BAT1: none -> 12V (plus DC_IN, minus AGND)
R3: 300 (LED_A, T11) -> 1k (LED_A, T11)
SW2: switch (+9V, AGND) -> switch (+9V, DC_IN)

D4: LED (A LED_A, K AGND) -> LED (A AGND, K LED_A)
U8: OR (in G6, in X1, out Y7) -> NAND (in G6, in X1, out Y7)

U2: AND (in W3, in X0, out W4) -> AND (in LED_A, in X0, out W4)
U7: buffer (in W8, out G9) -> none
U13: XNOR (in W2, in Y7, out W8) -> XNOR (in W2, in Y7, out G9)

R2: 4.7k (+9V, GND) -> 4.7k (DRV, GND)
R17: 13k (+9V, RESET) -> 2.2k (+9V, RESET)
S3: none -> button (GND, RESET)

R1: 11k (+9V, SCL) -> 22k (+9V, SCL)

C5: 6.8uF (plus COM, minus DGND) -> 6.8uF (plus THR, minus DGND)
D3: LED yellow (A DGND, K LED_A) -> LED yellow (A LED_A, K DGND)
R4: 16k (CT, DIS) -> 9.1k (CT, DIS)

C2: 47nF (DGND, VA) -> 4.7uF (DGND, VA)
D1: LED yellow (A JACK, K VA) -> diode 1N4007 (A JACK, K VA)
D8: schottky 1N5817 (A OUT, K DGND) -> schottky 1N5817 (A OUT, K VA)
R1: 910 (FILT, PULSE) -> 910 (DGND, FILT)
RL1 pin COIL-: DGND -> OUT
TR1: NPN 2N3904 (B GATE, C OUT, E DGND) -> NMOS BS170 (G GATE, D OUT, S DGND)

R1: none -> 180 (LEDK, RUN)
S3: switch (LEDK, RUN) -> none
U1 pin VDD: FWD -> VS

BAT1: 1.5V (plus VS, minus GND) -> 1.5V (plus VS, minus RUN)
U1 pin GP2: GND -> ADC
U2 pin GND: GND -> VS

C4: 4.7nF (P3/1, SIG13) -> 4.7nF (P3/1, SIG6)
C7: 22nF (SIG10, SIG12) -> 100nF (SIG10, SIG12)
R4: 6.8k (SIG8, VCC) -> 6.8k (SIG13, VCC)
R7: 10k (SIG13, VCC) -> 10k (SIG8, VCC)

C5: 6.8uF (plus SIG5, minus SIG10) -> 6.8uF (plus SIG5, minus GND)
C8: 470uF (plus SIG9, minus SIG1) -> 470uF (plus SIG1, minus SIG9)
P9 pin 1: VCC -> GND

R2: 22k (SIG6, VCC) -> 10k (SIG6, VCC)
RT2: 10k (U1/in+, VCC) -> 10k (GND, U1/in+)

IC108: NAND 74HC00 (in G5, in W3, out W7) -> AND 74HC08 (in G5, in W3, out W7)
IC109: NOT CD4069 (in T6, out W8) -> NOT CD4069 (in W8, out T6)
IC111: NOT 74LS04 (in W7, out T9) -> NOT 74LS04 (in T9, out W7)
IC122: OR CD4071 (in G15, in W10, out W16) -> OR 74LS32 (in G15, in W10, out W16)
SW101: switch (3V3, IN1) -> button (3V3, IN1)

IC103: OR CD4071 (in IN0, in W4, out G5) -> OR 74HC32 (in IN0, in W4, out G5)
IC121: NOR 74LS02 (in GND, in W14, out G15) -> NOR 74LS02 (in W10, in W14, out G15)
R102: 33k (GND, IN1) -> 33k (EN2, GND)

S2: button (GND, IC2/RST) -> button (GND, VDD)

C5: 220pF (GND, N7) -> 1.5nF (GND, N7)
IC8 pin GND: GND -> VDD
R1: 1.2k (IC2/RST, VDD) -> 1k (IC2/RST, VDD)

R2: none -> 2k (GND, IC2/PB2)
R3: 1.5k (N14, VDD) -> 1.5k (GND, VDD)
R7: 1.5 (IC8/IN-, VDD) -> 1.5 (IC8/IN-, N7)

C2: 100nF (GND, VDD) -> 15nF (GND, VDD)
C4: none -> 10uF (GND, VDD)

## Work task
In the listing above, locate the line containing "P9 pin 1: VCC -> GND" and the line containing "SW101: switch (3V3, IN1) -> button (3V3, IN1)", then transcribe both and every line between them verbatim.

## Answer area
P9 pin 1: VCC -> GND

R2: 22k (SIG6, VCC) -> 10k (SIG6, VCC)
RT2: 10k (U1/in+, VCC) -> 10k (GND, U1/in+)

IC108: NAND 74HC00 (in G5, in W3, out W7) -> AND 74HC08 (in G5, in W3, out W7)
IC109: NOT CD4069 (in T6, out W8) -> NOT CD4069 (in W8, out T6)
IC111: NOT 74LS04 (in W7, out T9) -> NOT 74LS04 (in T9, out W7)
IC122: OR CD4071 (in G15, in W10, out W16) -> OR 74LS32 (in G15, in W10, out W16)
SW101: switch (3V3, IN1) -> button (3V3, IN1)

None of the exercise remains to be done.